TASK DESCRIPTION →
Write out every text line from the records below word for word, leaving the pictures out of your answer.

INFORMATION SUPPLIED →

━━━━━━━━

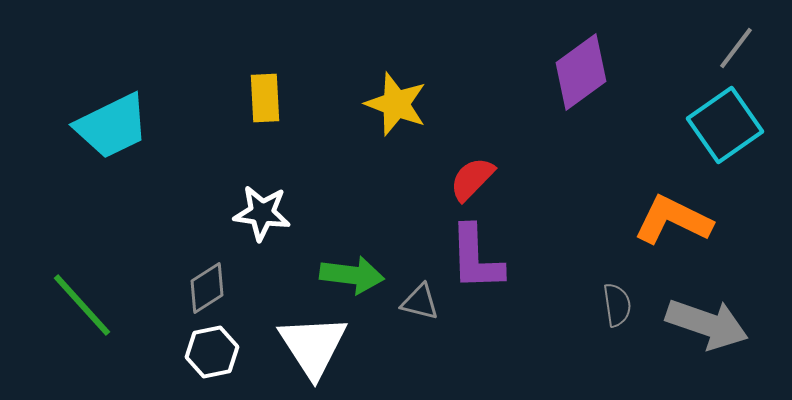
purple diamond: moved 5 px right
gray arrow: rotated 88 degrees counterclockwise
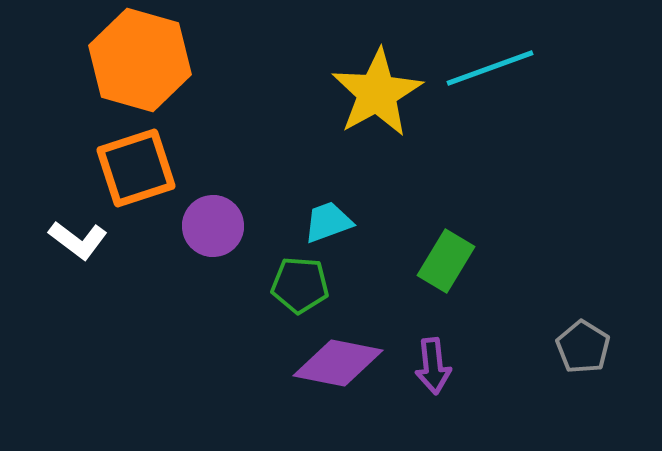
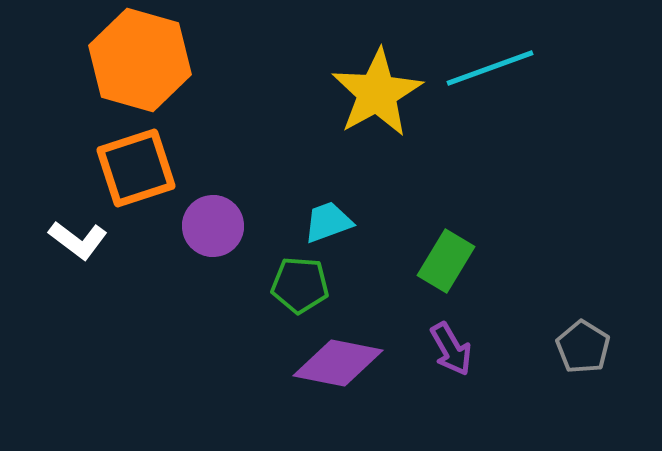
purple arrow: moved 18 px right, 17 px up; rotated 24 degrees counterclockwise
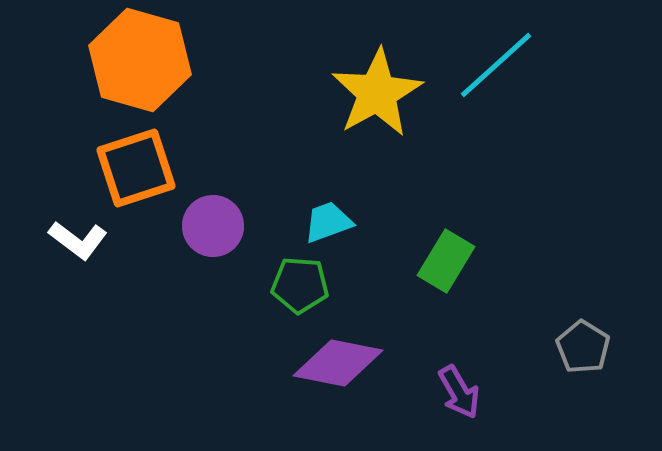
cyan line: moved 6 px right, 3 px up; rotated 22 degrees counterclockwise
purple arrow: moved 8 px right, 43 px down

━━━━━━━━

WRITTEN ANSWER →
purple diamond: moved 5 px right
gray arrow: rotated 88 degrees counterclockwise
purple arrow: moved 18 px right, 17 px up; rotated 24 degrees counterclockwise
cyan line: moved 6 px right, 3 px up; rotated 22 degrees counterclockwise
purple arrow: moved 8 px right, 43 px down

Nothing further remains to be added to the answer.